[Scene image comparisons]
____________

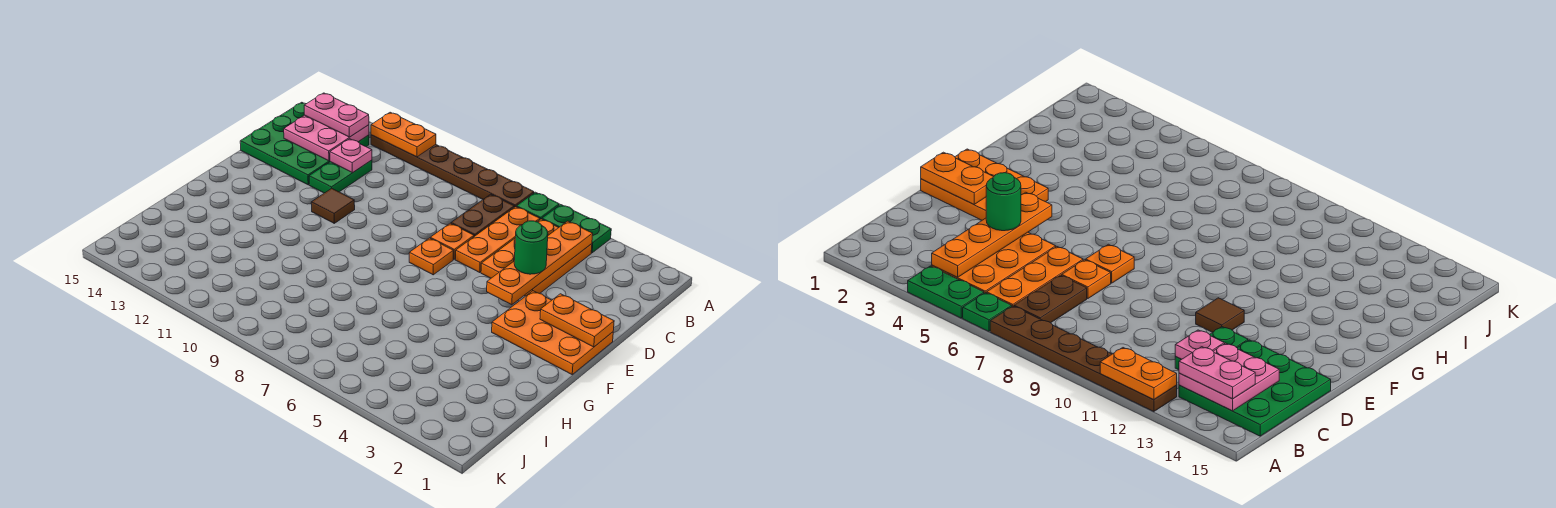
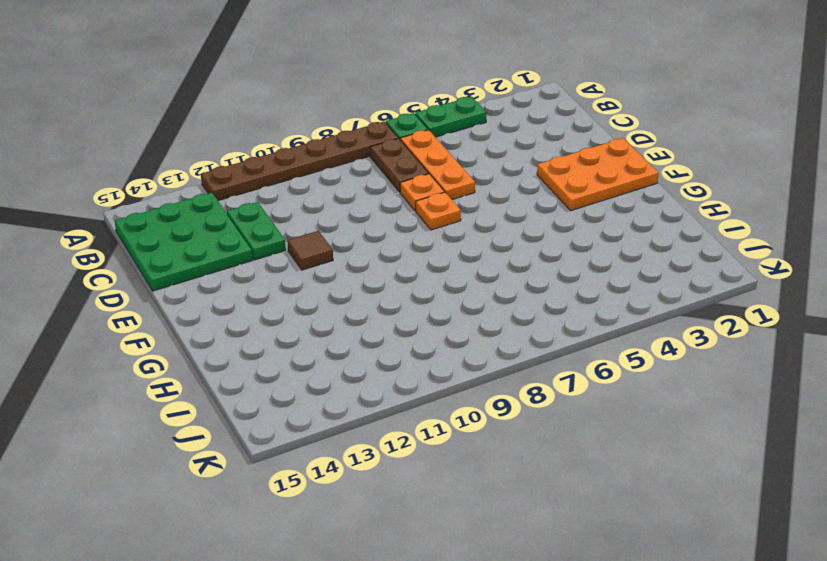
none -> orange 2x3 plate [481,219,592,296]
none -> orange 1x2 plate [371,112,436,157]
none -> orange 1x4 plate [487,221,593,305]

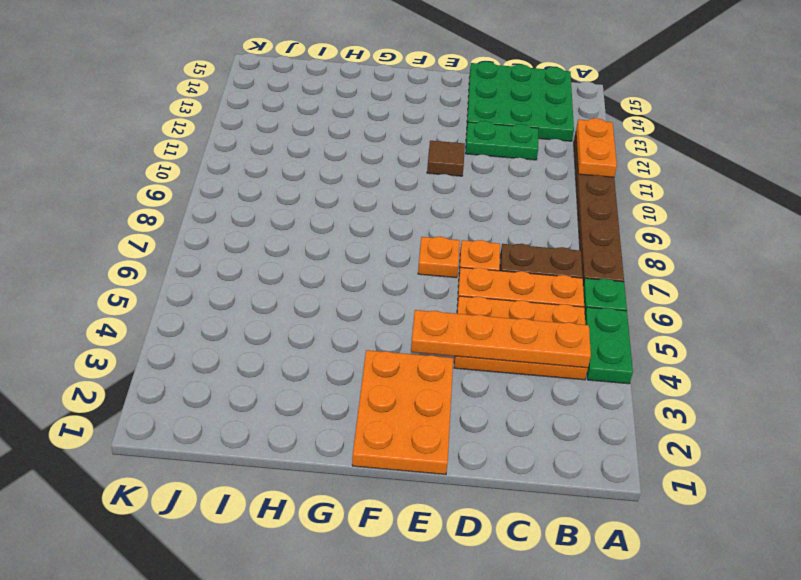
none -> pink 2x2 plate [284,115,369,161]
none -> pink 1x1 plate [330,139,372,173]
none -> orange 1x2 plate [540,294,614,347]

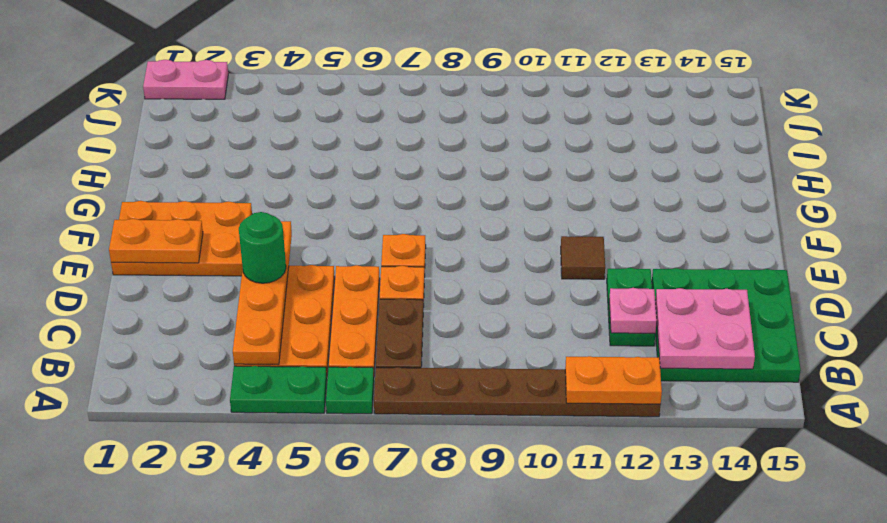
pink 1x2 plate [143,60,228,99] -> pink 1x2 plate moved to [304,93,369,137]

____________

Copy each line above exactly, with no images.

none -> orange 2x3 plate [481,219,592,296]
none -> orange 1x2 plate [371,112,436,157]
none -> orange 1x4 plate [487,221,593,305]

none -> pink 2x2 plate [284,115,369,161]
none -> pink 1x1 plate [330,139,372,173]
none -> orange 1x2 plate [540,294,614,347]

pink 1x2 plate [143,60,228,99] -> pink 1x2 plate moved to [304,93,369,137]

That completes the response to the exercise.